■ **EXERCISE INSTRUCTIONS**
Print the data exactly. Omit the pictures.

*** EXERCISE INPUT Section Begins ***

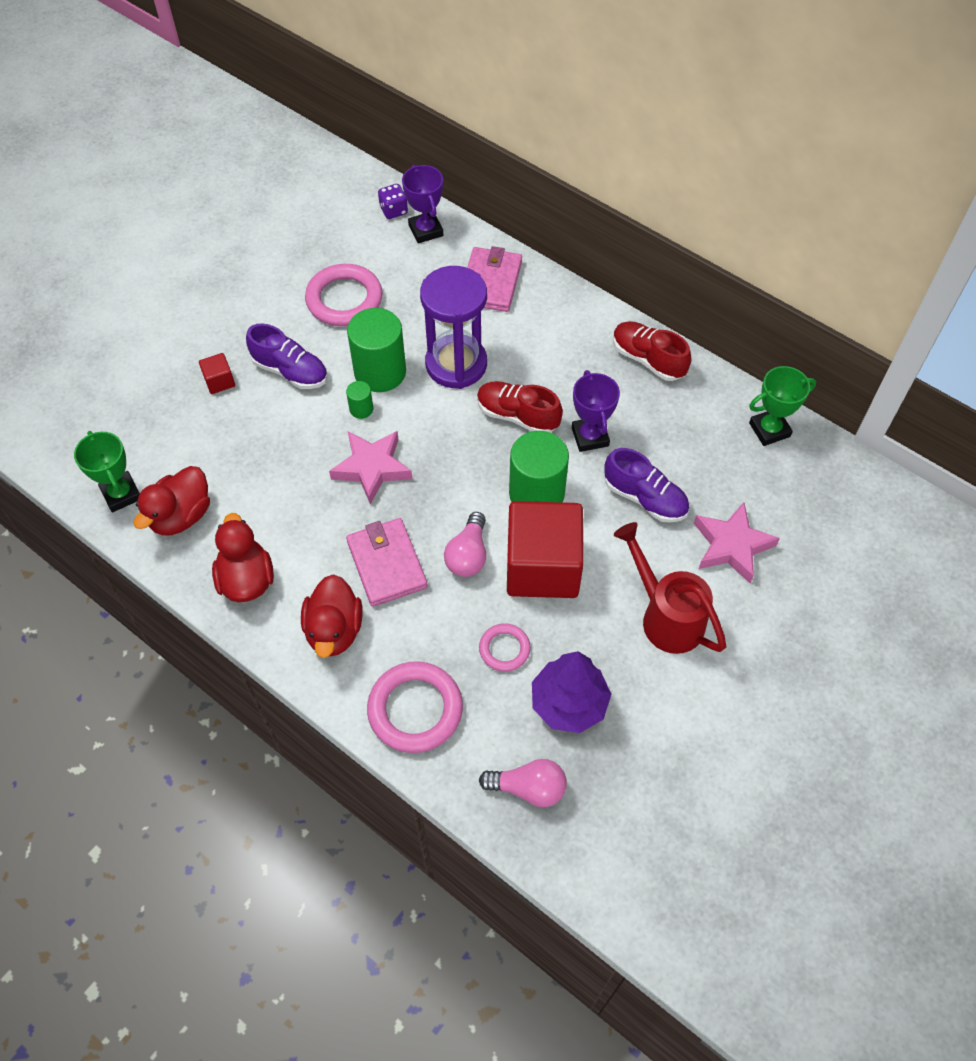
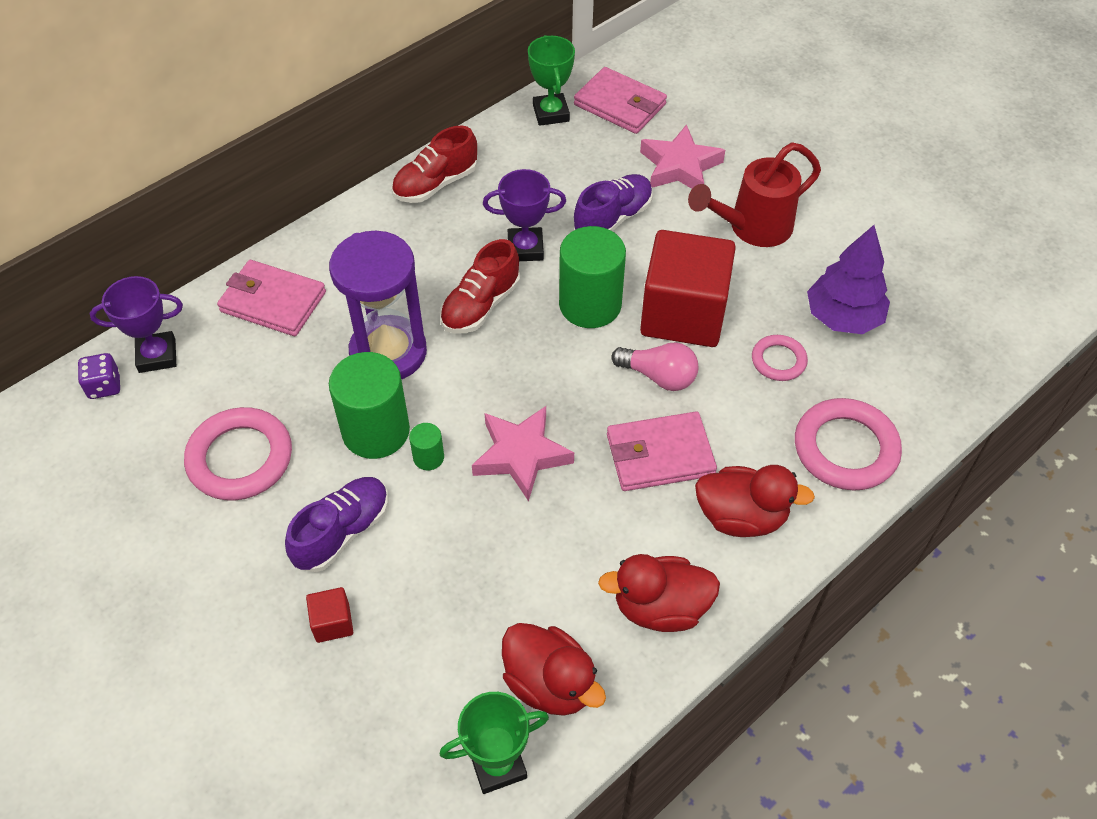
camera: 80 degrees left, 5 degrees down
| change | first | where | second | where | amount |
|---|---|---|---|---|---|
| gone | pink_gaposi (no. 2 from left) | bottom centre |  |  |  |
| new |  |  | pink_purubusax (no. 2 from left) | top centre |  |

*** EXERCISE INPUT Section Ends ***

■ **PROBLEM SOLUTION**
camera: 80 degrees left, 5 degrees down
| change | first | where | second | where | amount |
|---|---|---|---|---|---|
| gone | pink_gaposi (no. 2 from left) | bottom centre |  |  |  |
| new |  |  | pink_purubusax (no. 2 from left) | top centre |  |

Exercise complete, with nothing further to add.